Your answer must consist of the records exactly as given, with no pictures included.

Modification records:
* * * * * * *

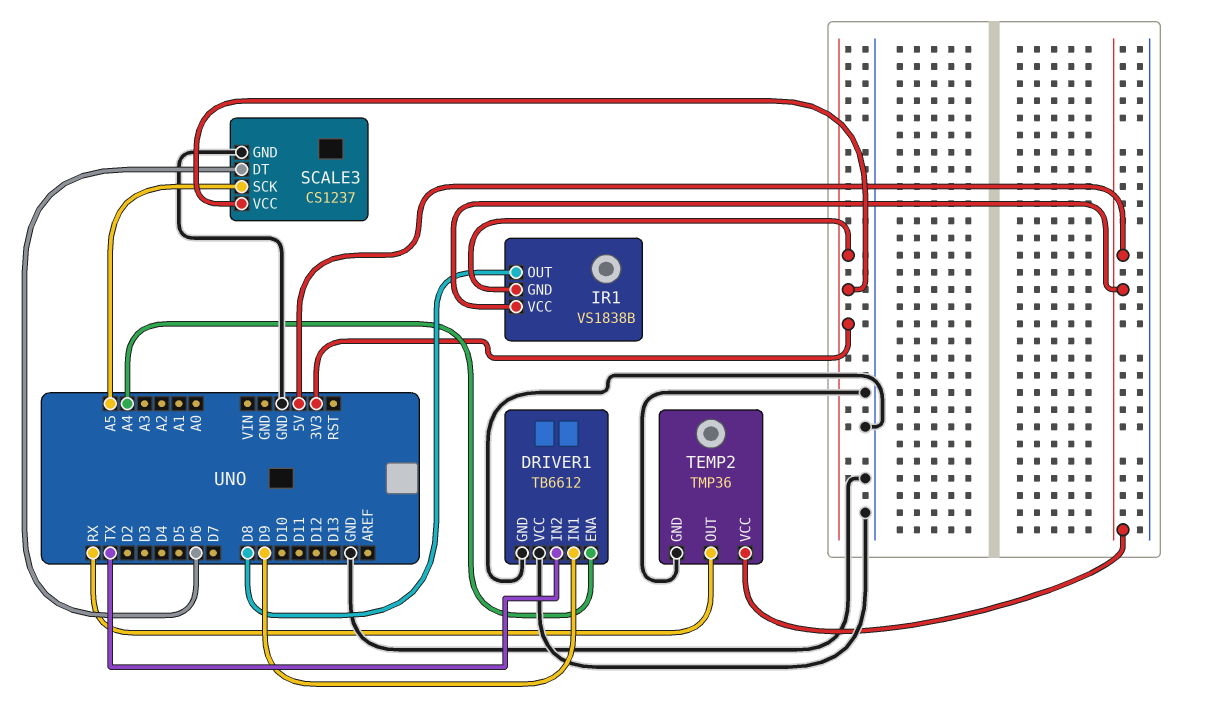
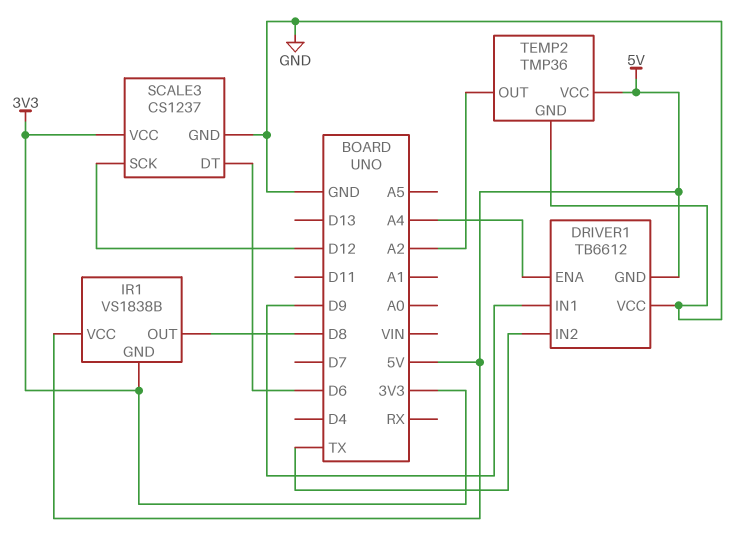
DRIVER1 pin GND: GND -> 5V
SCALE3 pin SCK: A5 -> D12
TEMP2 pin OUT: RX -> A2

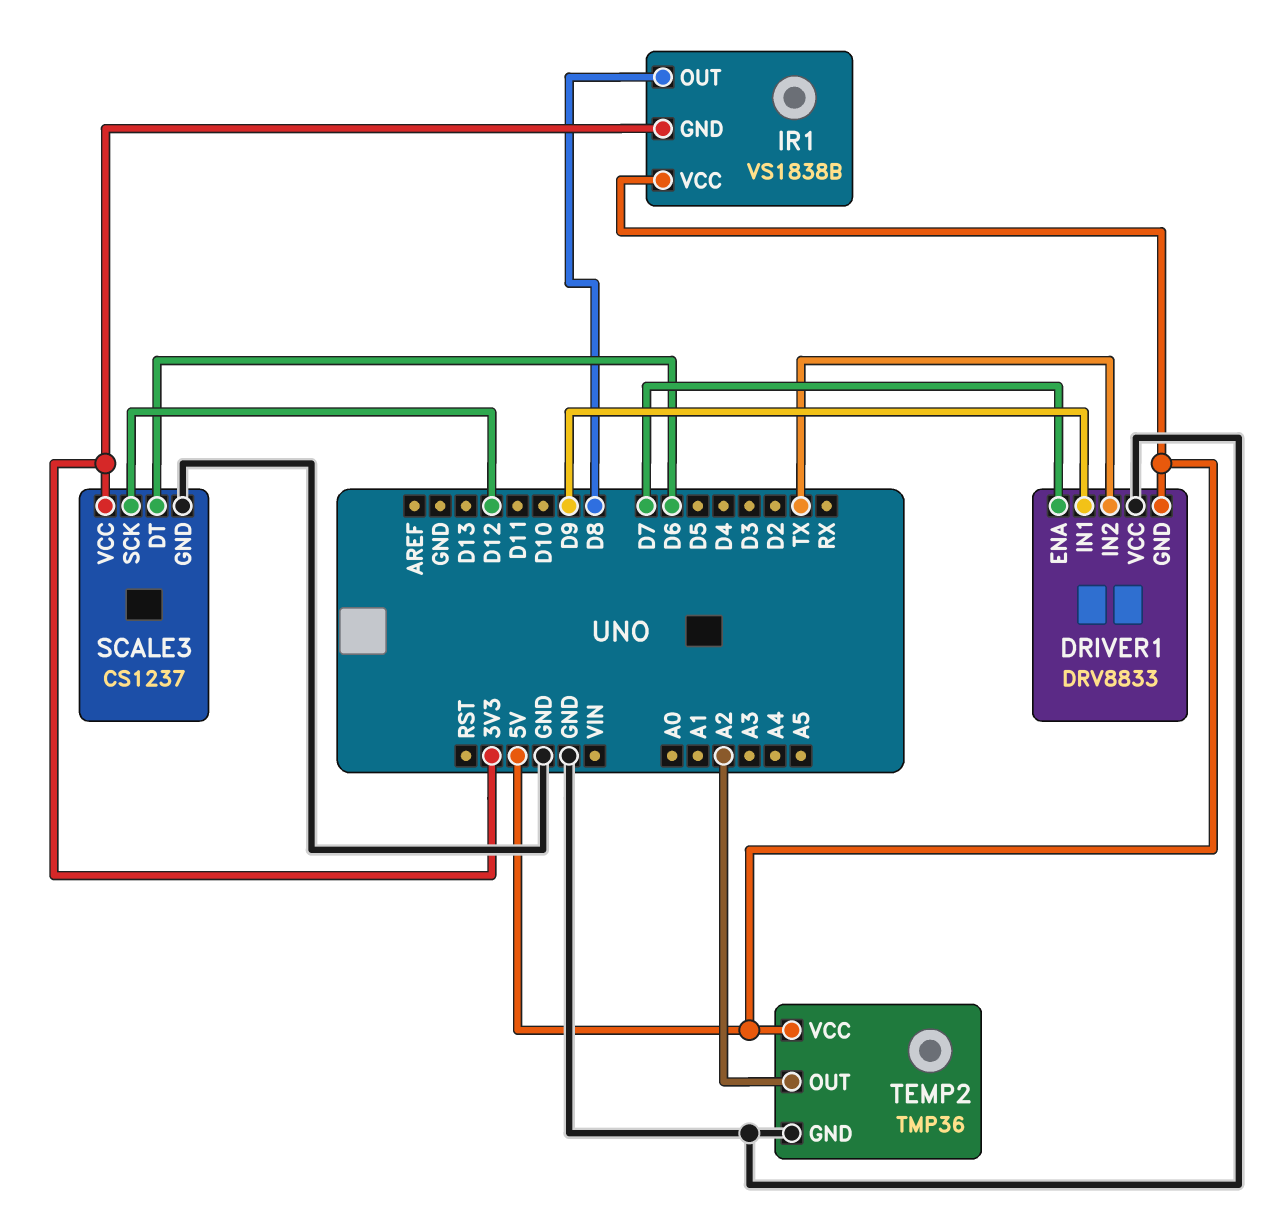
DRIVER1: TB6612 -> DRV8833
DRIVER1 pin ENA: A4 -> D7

* * * * * * *

• **ANSWER AREA**:
DRIVER1 pin GND: GND -> 5V
SCALE3 pin SCK: A5 -> D12
TEMP2 pin OUT: RX -> A2

DRIVER1: TB6612 -> DRV8833
DRIVER1 pin ENA: A4 -> D7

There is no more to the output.